TASK DETAILS: Repeat exactly the lines of the entries below from the one with "TR3: NPN (B" through the one with "L1: none -> 1uH (N_1, N_12)", both ends included, and nothing else.

Data extracted from a collection
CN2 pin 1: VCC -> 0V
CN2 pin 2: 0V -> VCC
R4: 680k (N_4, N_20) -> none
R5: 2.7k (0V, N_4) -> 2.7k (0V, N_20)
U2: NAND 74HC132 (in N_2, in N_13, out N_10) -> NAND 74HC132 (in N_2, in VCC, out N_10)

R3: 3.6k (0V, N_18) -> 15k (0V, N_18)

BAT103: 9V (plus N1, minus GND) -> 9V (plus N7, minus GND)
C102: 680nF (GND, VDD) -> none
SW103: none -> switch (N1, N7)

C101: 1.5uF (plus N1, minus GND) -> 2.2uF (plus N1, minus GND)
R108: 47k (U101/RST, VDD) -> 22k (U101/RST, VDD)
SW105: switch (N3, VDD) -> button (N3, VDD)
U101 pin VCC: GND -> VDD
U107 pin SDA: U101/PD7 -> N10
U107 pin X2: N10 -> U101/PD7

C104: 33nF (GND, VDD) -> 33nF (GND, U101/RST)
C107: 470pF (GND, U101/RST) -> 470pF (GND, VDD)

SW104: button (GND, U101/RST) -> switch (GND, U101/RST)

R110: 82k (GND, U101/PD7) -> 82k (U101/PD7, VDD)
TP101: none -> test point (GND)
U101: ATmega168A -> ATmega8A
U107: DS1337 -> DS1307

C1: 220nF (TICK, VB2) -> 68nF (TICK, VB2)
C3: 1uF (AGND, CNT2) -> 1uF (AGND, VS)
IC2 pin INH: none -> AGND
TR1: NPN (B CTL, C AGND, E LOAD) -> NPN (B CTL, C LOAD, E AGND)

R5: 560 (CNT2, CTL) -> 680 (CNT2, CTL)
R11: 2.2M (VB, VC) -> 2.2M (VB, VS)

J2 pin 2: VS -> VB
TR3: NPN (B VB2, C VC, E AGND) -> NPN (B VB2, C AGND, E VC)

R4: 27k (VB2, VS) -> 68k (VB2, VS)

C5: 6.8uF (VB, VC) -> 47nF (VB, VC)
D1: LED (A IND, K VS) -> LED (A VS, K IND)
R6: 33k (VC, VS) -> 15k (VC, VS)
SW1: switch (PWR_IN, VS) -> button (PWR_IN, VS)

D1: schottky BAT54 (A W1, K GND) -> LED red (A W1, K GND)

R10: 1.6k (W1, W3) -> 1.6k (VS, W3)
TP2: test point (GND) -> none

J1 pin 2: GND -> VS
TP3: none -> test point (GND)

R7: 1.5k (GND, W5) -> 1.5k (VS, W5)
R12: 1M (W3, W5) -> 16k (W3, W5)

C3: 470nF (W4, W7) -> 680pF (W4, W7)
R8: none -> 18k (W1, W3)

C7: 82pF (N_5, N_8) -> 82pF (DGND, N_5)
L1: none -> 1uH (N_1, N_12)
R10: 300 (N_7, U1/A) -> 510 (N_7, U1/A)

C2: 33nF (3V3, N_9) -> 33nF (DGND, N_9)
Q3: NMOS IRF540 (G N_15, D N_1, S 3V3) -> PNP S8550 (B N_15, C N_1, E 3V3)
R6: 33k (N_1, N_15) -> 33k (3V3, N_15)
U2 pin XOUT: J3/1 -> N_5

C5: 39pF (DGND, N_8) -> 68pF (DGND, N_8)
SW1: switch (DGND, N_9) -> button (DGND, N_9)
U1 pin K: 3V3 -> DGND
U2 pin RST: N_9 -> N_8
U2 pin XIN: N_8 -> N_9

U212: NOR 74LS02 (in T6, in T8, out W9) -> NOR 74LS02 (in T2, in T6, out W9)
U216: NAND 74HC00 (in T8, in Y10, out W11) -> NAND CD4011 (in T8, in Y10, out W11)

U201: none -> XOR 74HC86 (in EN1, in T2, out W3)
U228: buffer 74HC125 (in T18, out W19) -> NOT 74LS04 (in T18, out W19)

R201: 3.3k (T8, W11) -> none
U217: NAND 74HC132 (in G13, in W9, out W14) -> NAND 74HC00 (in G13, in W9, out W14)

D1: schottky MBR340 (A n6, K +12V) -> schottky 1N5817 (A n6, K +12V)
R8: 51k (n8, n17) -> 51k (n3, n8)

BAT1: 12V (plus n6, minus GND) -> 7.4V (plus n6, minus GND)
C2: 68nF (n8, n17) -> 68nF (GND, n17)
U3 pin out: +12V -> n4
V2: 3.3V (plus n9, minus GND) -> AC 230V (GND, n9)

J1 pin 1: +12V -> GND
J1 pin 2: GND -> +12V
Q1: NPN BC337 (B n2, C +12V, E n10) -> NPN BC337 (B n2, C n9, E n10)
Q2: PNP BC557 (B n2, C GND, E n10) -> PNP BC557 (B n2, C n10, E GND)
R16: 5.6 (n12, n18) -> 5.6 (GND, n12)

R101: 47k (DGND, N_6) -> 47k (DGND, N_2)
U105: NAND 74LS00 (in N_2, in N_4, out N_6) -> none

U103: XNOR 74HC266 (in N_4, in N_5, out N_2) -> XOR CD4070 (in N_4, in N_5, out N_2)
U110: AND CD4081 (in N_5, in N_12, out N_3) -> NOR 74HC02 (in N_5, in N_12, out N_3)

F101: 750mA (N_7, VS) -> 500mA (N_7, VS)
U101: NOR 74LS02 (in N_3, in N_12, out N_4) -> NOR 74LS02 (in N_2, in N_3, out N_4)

FINISHED TASK:
TR3: NPN (B VB2, C VC, E AGND) -> NPN (B VB2, C AGND, E VC)

R4: 27k (VB2, VS) -> 68k (VB2, VS)

C5: 6.8uF (VB, VC) -> 47nF (VB, VC)
D1: LED (A IND, K VS) -> LED (A VS, K IND)
R6: 33k (VC, VS) -> 15k (VC, VS)
SW1: switch (PWR_IN, VS) -> button (PWR_IN, VS)

D1: schottky BAT54 (A W1, K GND) -> LED red (A W1, K GND)

R10: 1.6k (W1, W3) -> 1.6k (VS, W3)
TP2: test point (GND) -> none

J1 pin 2: GND -> VS
TP3: none -> test point (GND)

R7: 1.5k (GND, W5) -> 1.5k (VS, W5)
R12: 1M (W3, W5) -> 16k (W3, W5)

C3: 470nF (W4, W7) -> 680pF (W4, W7)
R8: none -> 18k (W1, W3)

C7: 82pF (N_5, N_8) -> 82pF (DGND, N_5)
L1: none -> 1uH (N_1, N_12)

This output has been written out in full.